Before-and-after change records
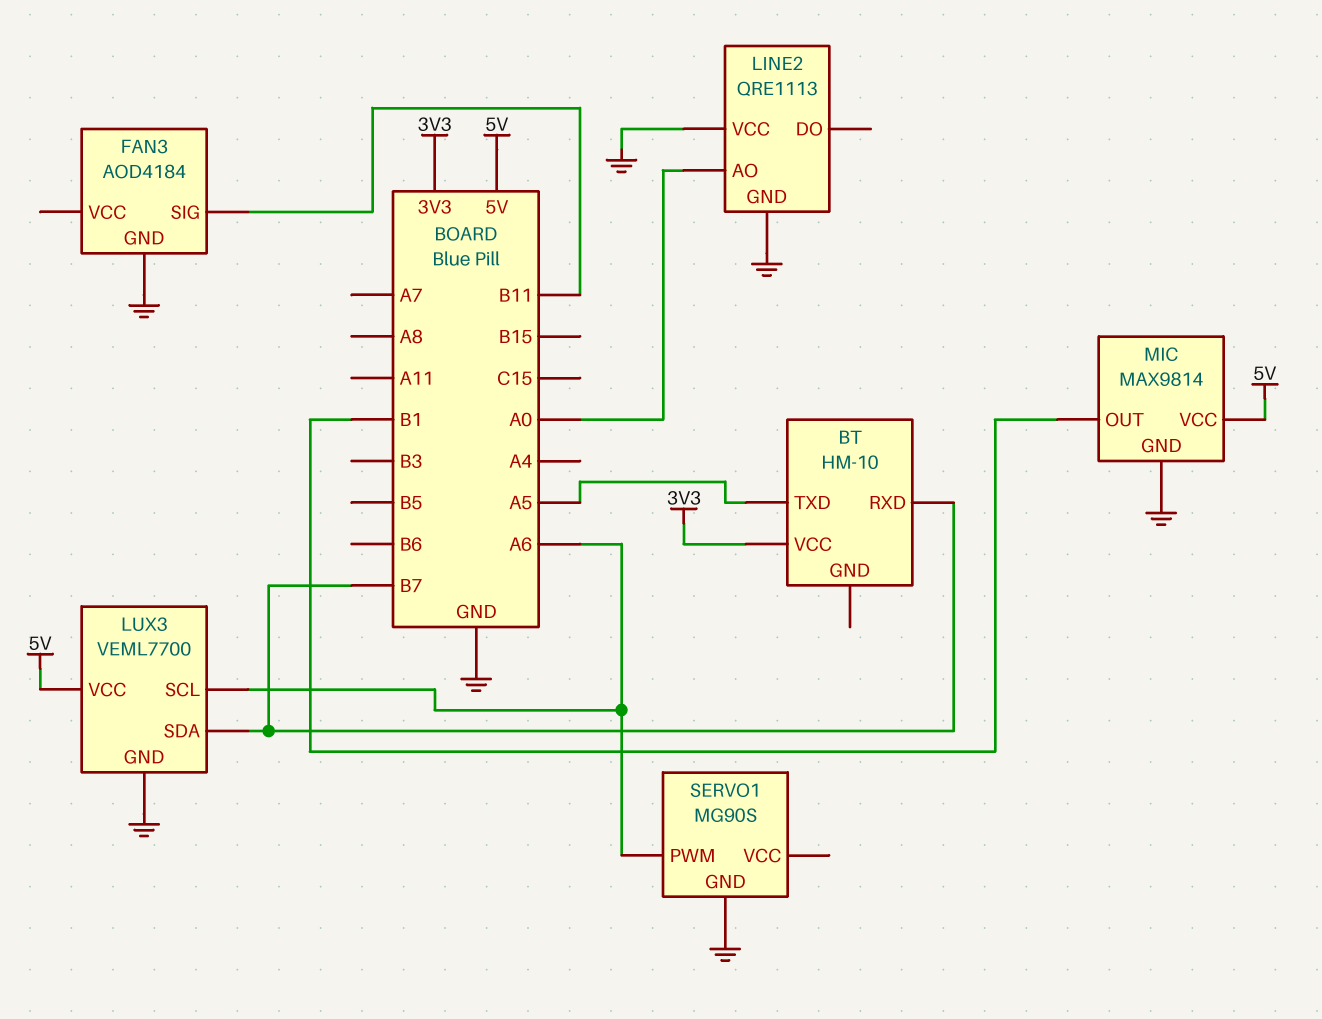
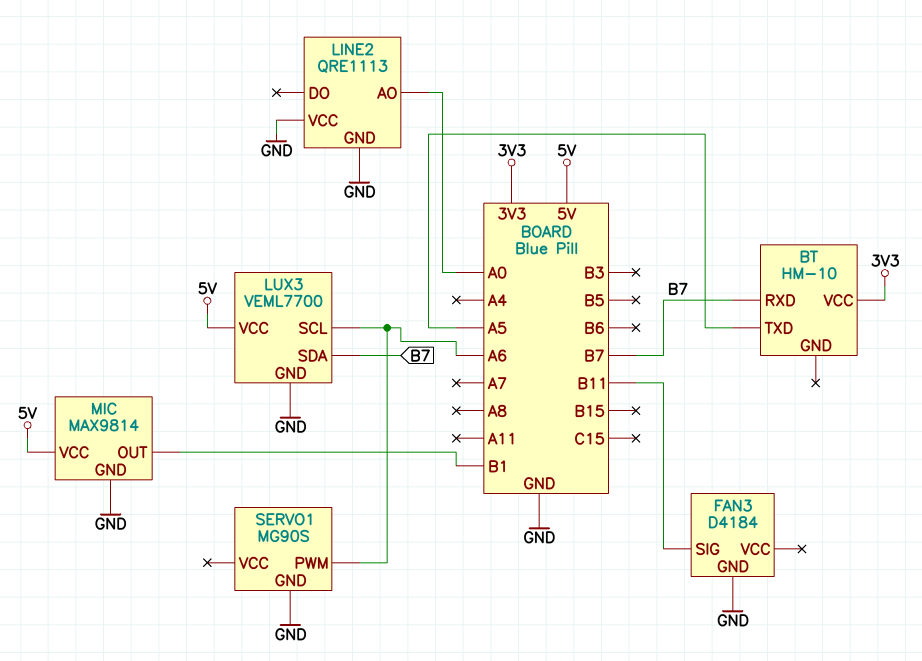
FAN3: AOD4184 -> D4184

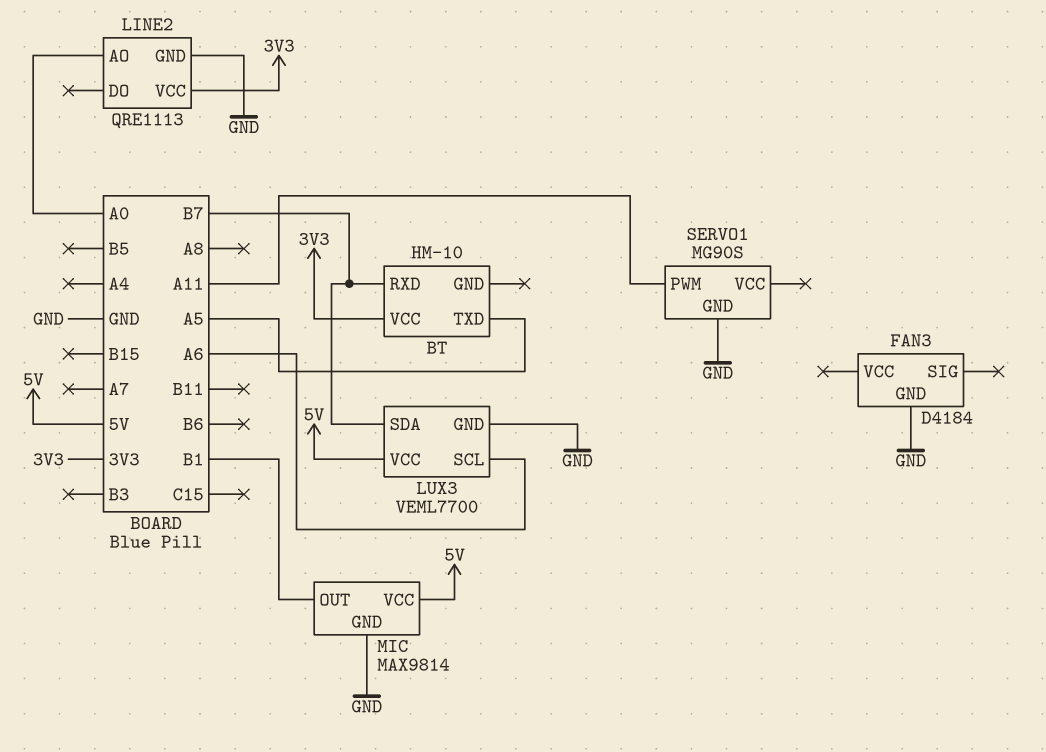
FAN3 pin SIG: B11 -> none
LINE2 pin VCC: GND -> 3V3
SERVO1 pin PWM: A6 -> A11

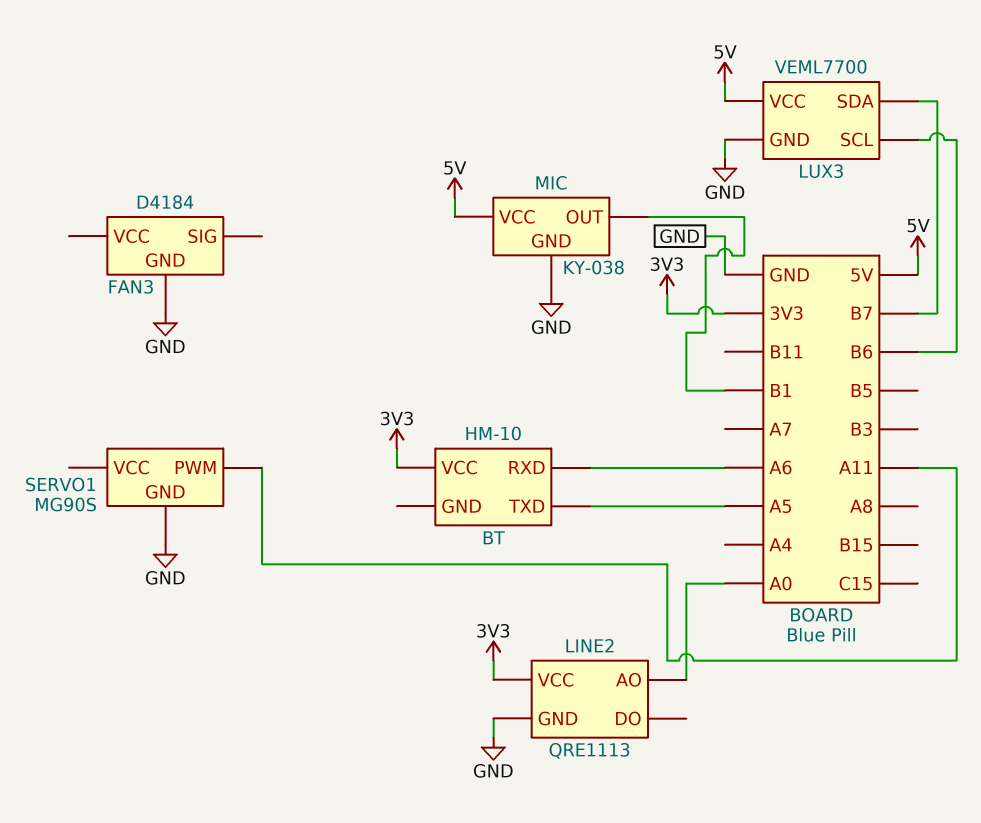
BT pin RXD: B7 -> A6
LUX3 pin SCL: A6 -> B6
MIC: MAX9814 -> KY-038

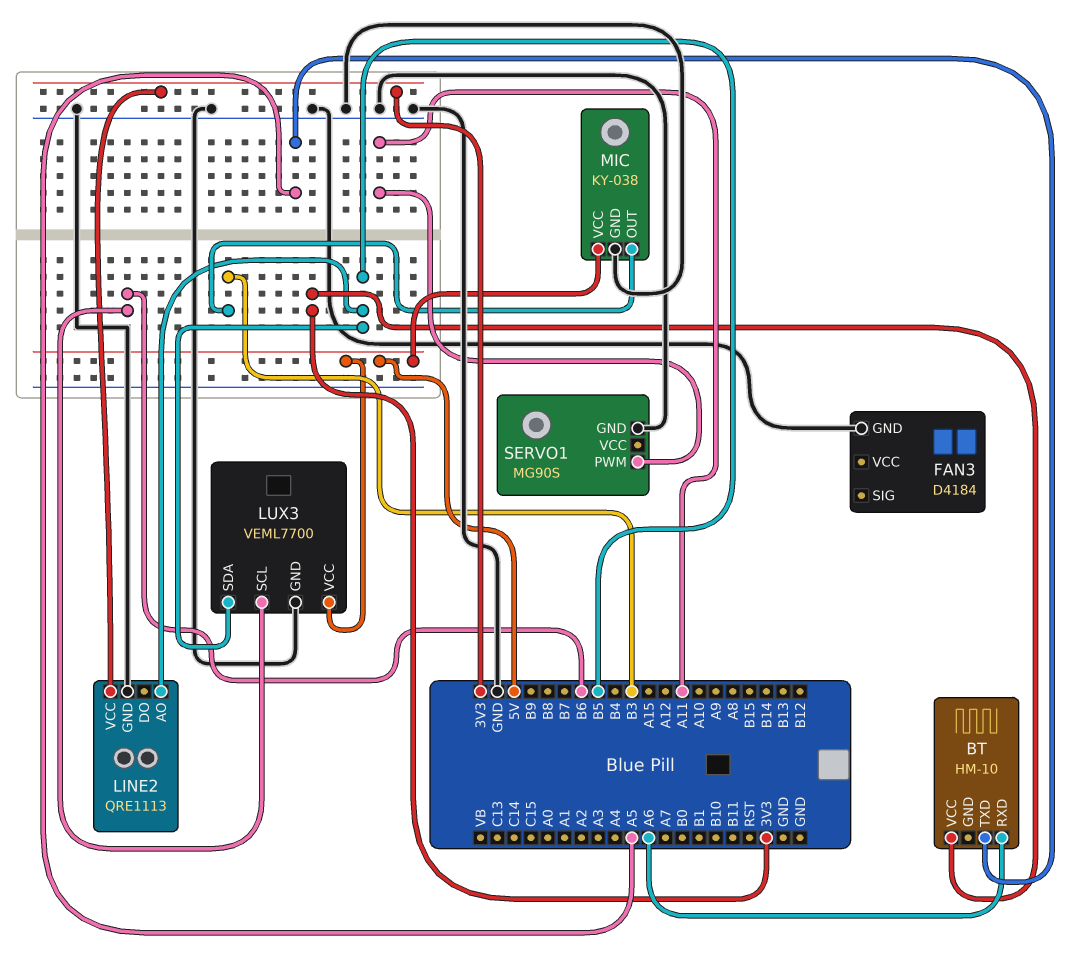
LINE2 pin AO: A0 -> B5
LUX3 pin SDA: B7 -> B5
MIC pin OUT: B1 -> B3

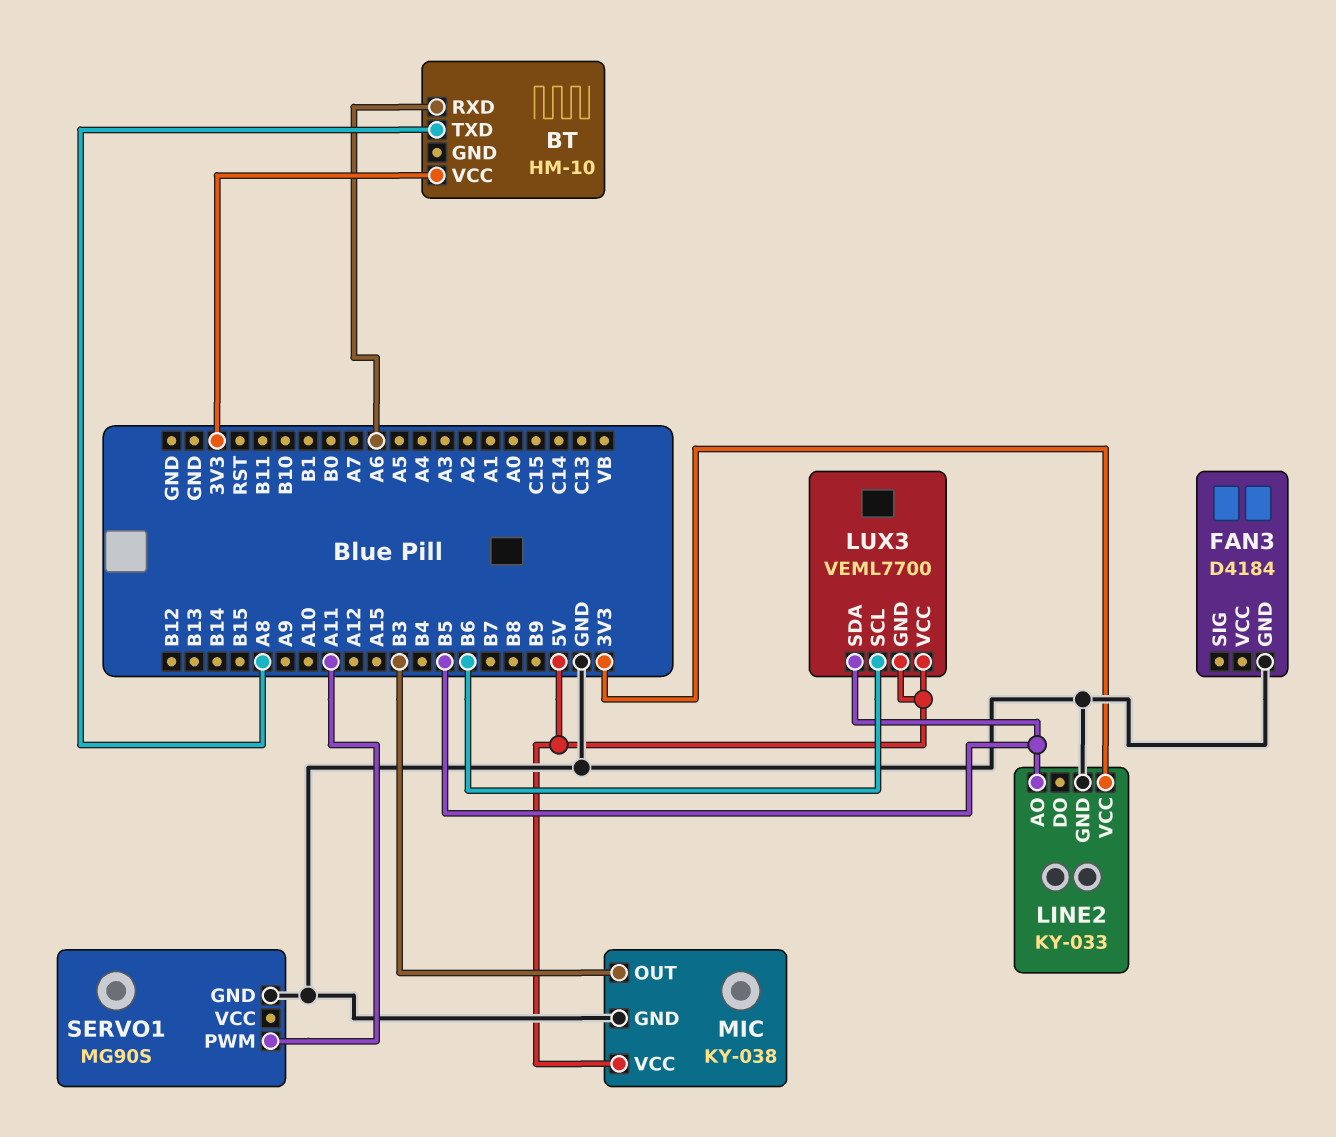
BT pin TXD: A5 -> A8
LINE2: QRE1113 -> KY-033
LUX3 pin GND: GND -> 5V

# Directions
Reproduce exactly the lines from the one containing "LUX3 pin SDA: B7 -> B5" through the last line of the records, both included, leaving out every picture.

# Answer space
LUX3 pin SDA: B7 -> B5
MIC pin OUT: B1 -> B3

BT pin TXD: A5 -> A8
LINE2: QRE1113 -> KY-033
LUX3 pin GND: GND -> 5V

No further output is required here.